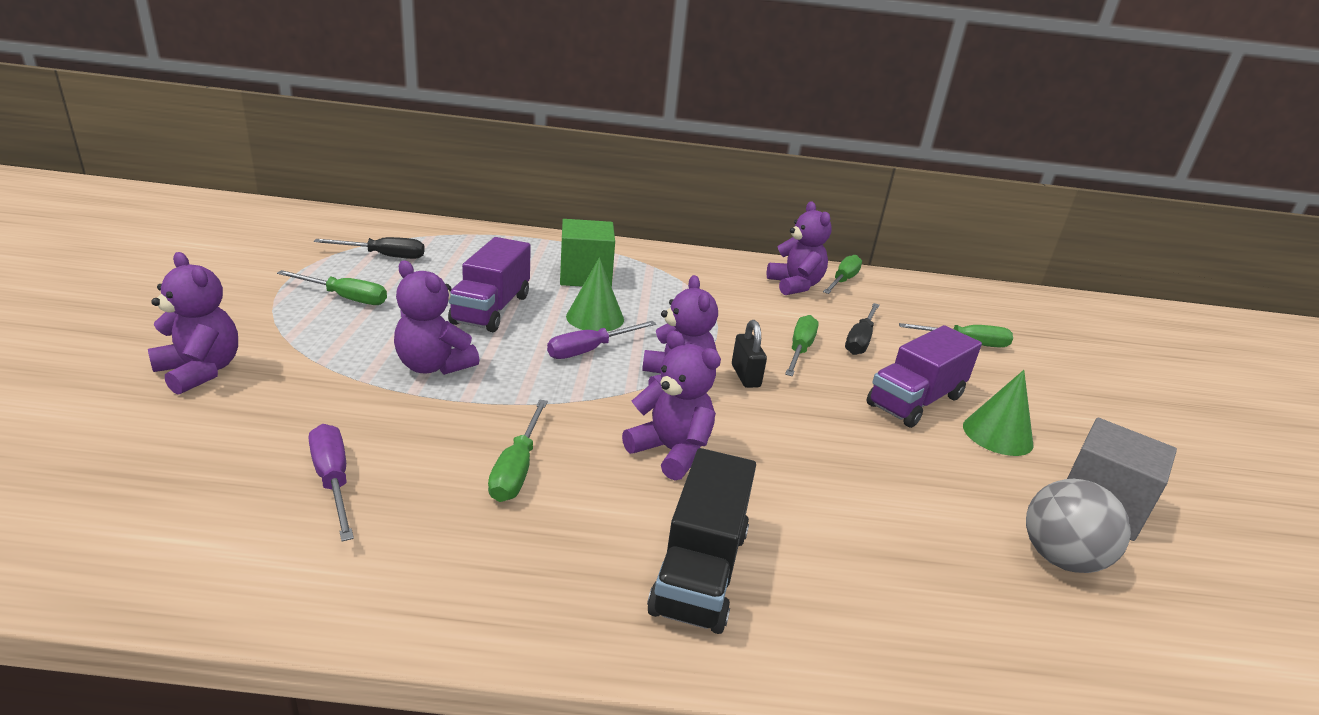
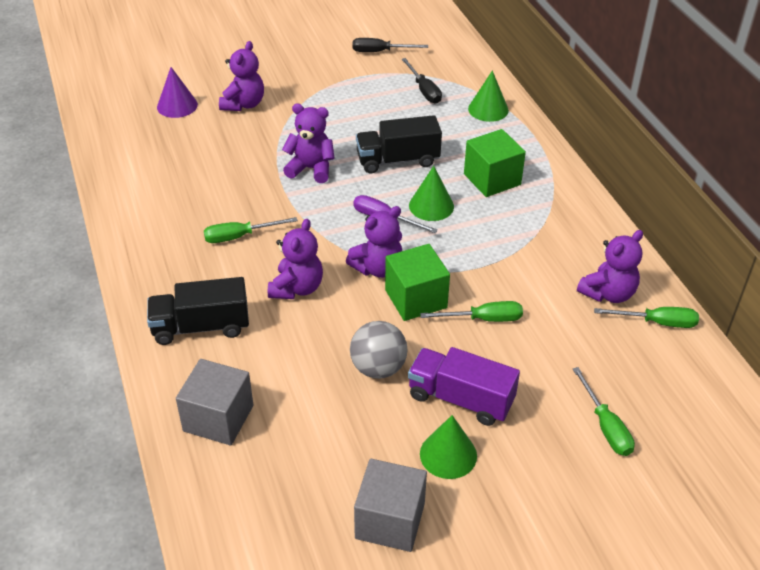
camera: 70 degrees right, 15 degrees up
(85, 433) = (177, 105): none -> purple cone
(333, 480) = (191, 185): purple screwdriver -> none
(345, 298) = (355, 105): green screwdriver -> none
(433, 366) = (311, 169): purple teddy bear -> purple teddy bear turned 90 degrees clockwise
(468, 241) = (488, 109): none -> green cone
(491, 309) = (397, 160): purple truck -> black truck
(745, 376) = (416, 299): black padlock -> green cube
(860, 340) = (537, 352): black screwdriver -> black screwdriver (380, 52)
(912, 608) = (218, 418): none -> grey cube
(1060, 558) = (307, 492): grey ball -> grey ball (378, 368)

WORK REQUEST: Show the lines where the word "degrees" appears in the entries.

EXERCISE RESPONSE:
camera: 70 degrees right, 15 degrees up
(433, 366) = (311, 169): purple teddy bear -> purple teddy bear turned 90 degrees clockwise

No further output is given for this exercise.